_EXERCISE DETAILS_
Pictures are to be left out, but please repeat each record exactly.

_RECORDED DATA_
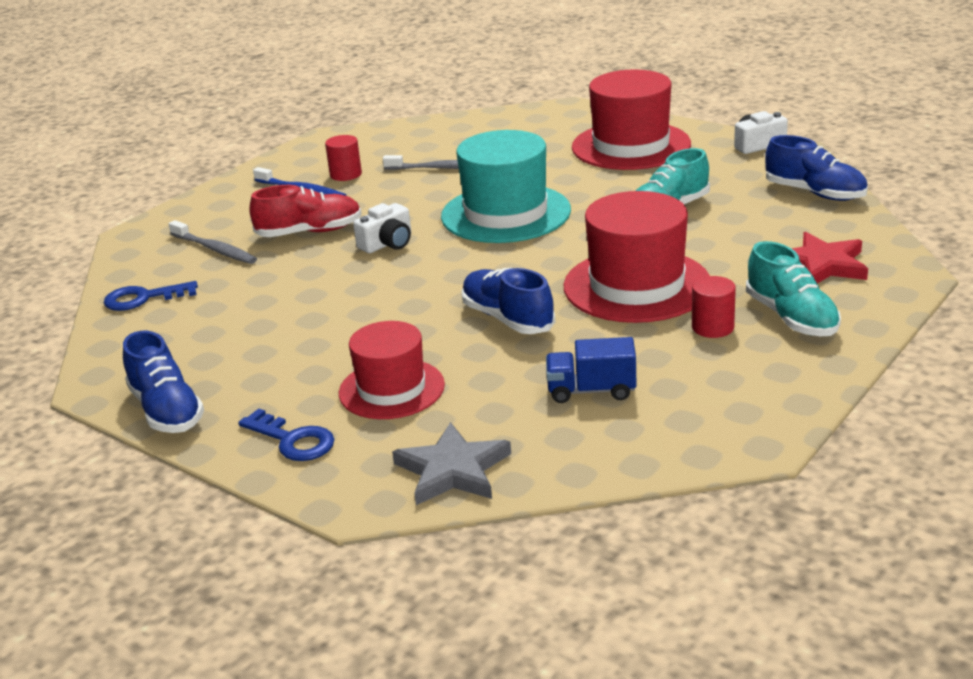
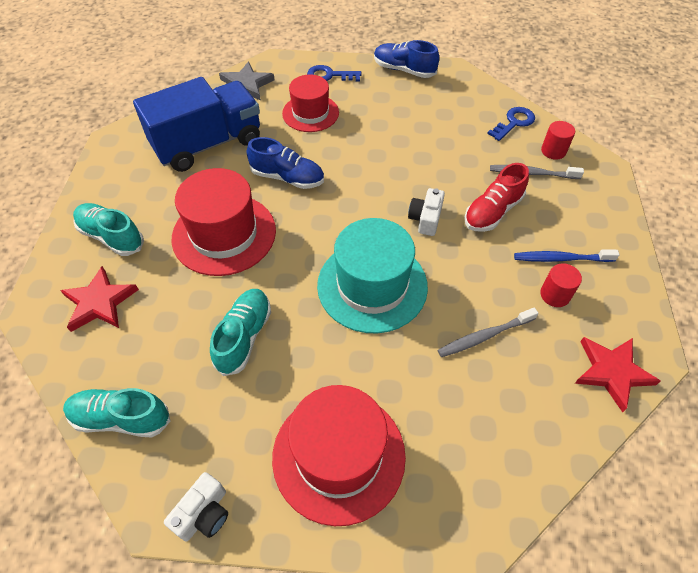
camera: 145 degrees right, 25 degrees up
(370, 136) = (612, 372): none -> red star
(591, 391) = (208, 144): blue truck -> blue truck, size x2.19
(712, 327) = (159, 211): red cylinder -> red cylinder (553, 151)
(815, 193) = (121, 418): blue shoe -> turquoise shoe

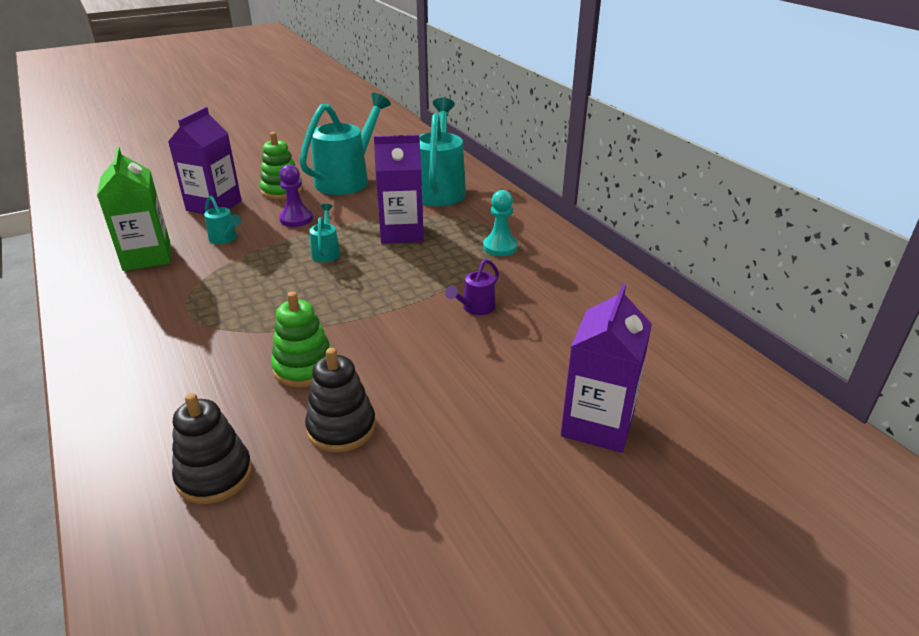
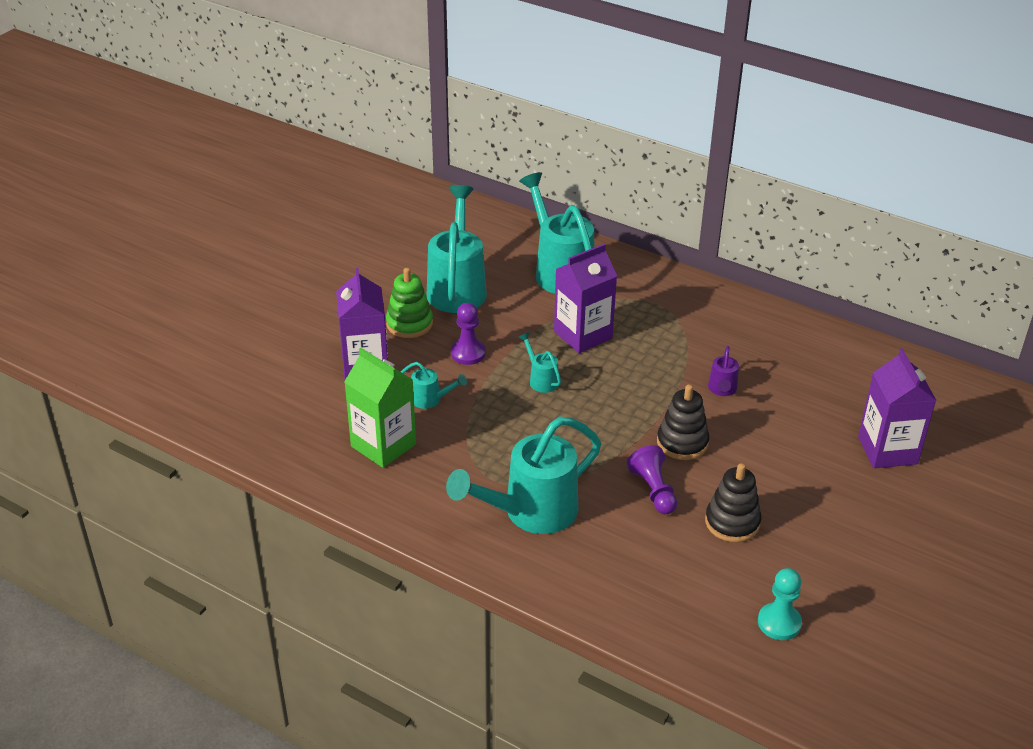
camera: 30 degrees left, 5 degrees up
(177, 344) = (531, 512): none -> turquoise watering can
(214, 475) = (689, 588): black stacking toy -> black stacking toy (682, 442)
(304, 367) = (653, 490): green stacking toy -> purple pawn
(500, 247) = (681, 321): turquoise pawn -> turquoise pawn (779, 623)

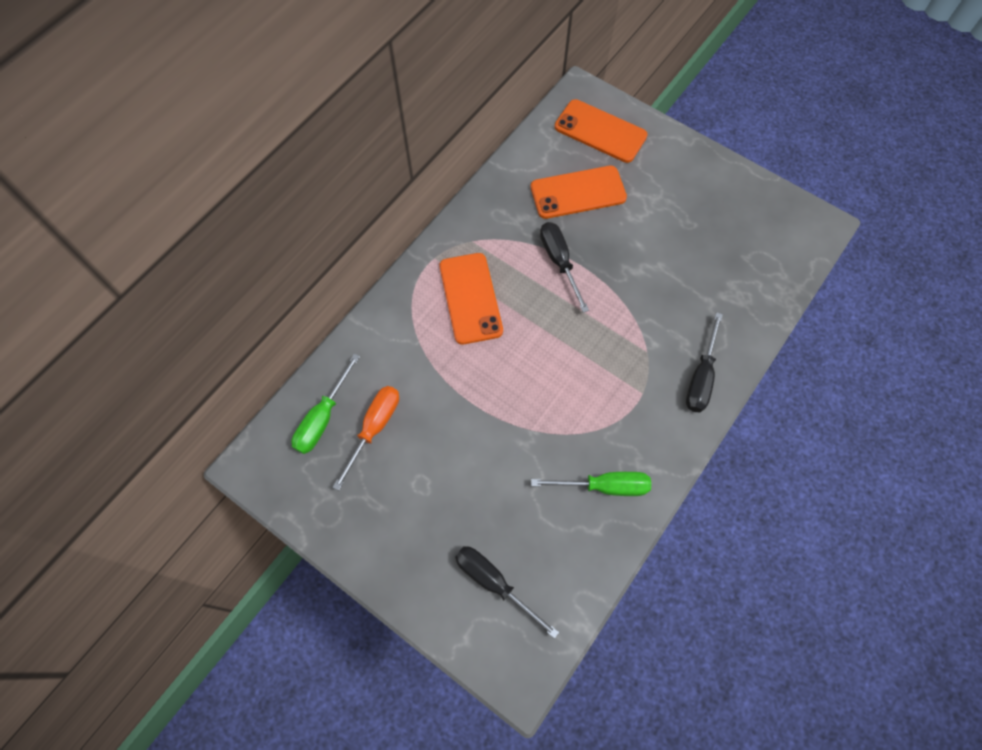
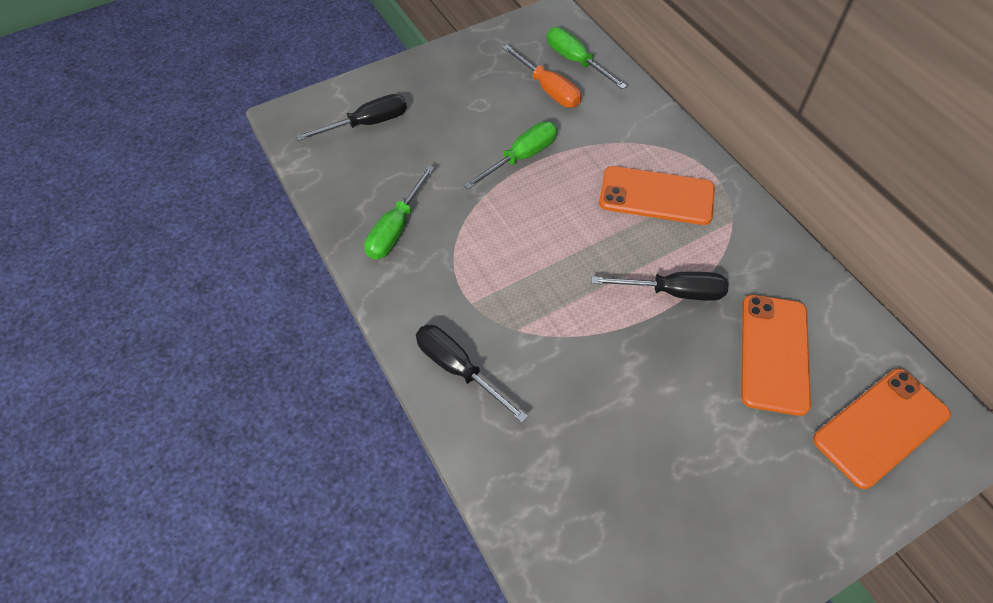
camera: 115 degrees right, 10 degrees down
(474, 417) = (521, 157): none -> green screwdriver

_RESPONSE_
camera: 145 degrees right, 25 degrees up
(370, 136) = (612, 372): none -> red star
(591, 391) = (208, 144): blue truck -> blue truck, size x2.19
(712, 327) = (159, 211): red cylinder -> red cylinder (553, 151)
(815, 193) = (121, 418): blue shoe -> turquoise shoe

camera: 30 degrees left, 5 degrees up
(177, 344) = (531, 512): none -> turquoise watering can
(214, 475) = (689, 588): black stacking toy -> black stacking toy (682, 442)
(304, 367) = (653, 490): green stacking toy -> purple pawn
(500, 247) = (681, 321): turquoise pawn -> turquoise pawn (779, 623)

camera: 115 degrees right, 10 degrees down
(474, 417) = (521, 157): none -> green screwdriver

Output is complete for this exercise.